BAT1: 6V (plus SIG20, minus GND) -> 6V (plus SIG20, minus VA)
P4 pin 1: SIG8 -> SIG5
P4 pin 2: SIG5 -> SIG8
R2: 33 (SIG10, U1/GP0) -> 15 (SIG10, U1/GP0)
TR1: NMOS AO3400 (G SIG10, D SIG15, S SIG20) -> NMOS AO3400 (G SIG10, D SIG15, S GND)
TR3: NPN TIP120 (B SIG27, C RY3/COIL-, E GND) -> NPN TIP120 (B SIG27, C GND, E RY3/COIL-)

...

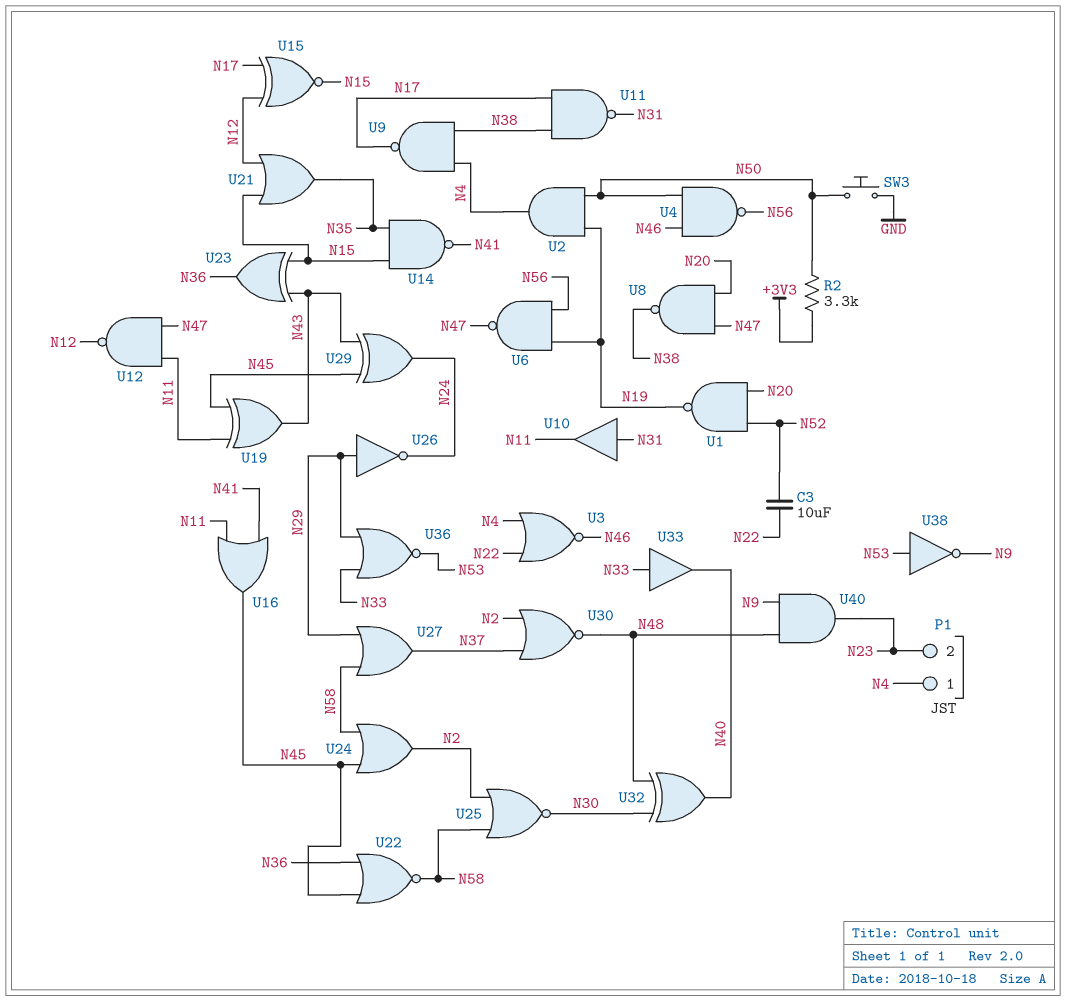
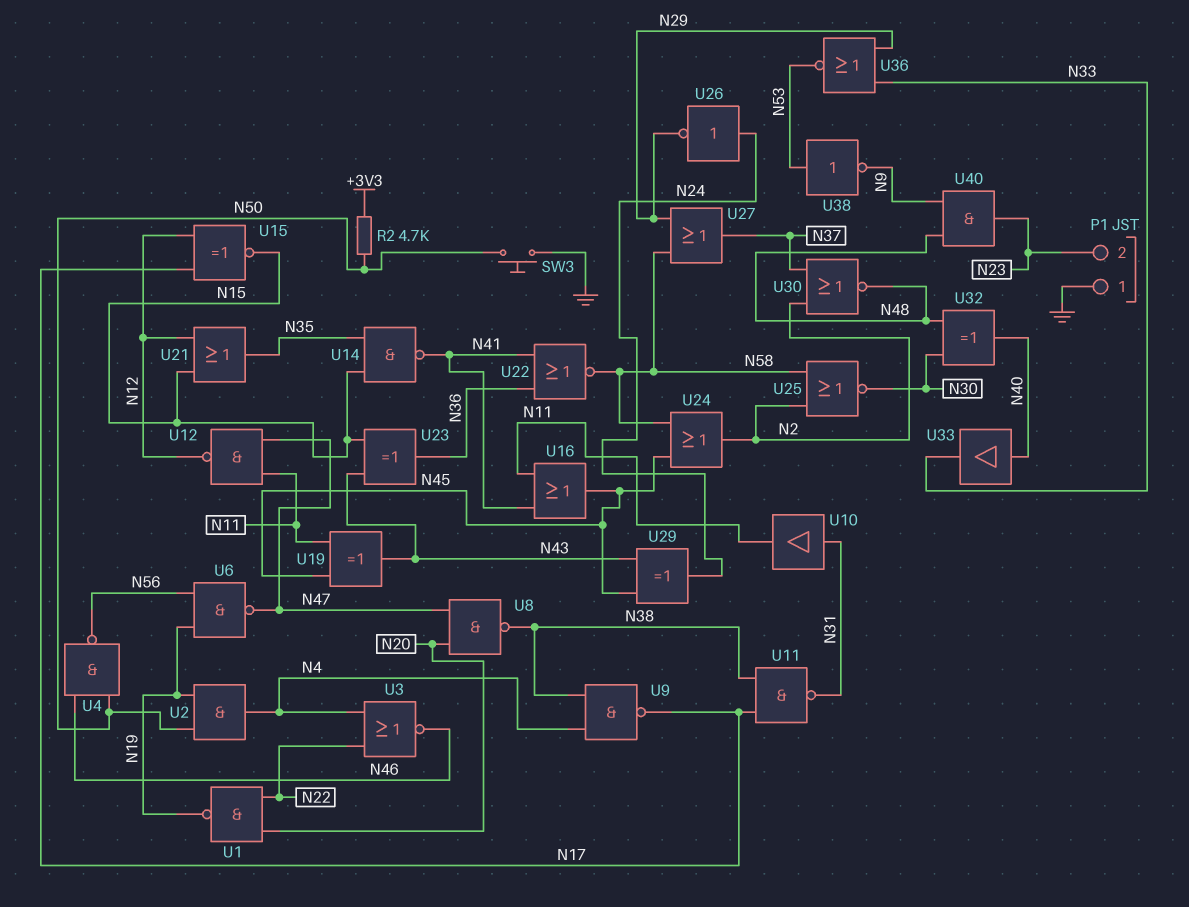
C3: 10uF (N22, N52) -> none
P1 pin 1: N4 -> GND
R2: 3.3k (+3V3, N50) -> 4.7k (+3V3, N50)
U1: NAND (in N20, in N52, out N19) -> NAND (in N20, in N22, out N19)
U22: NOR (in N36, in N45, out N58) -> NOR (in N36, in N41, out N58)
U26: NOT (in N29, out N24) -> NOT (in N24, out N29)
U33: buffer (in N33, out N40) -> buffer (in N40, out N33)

--

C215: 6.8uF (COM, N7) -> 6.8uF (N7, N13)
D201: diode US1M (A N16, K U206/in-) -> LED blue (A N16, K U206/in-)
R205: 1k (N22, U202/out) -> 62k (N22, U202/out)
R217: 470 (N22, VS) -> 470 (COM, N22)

- [PROBLEM]: Taking the line with "P4 pin 2: SIG5 -> SIG8" as the first and the line with "TR3: NPN TIP120" as the last, retype that stretch of the data above exactly, with no other lines.

- [RESPONSE AREA]:
P4 pin 2: SIG5 -> SIG8
R2: 33 (SIG10, U1/GP0) -> 15 (SIG10, U1/GP0)
TR1: NMOS AO3400 (G SIG10, D SIG15, S SIG20) -> NMOS AO3400 (G SIG10, D SIG15, S GND)
TR3: NPN TIP120 (B SIG27, C RY3/COIL-, E GND) -> NPN TIP120 (B SIG27, C GND, E RY3/COIL-)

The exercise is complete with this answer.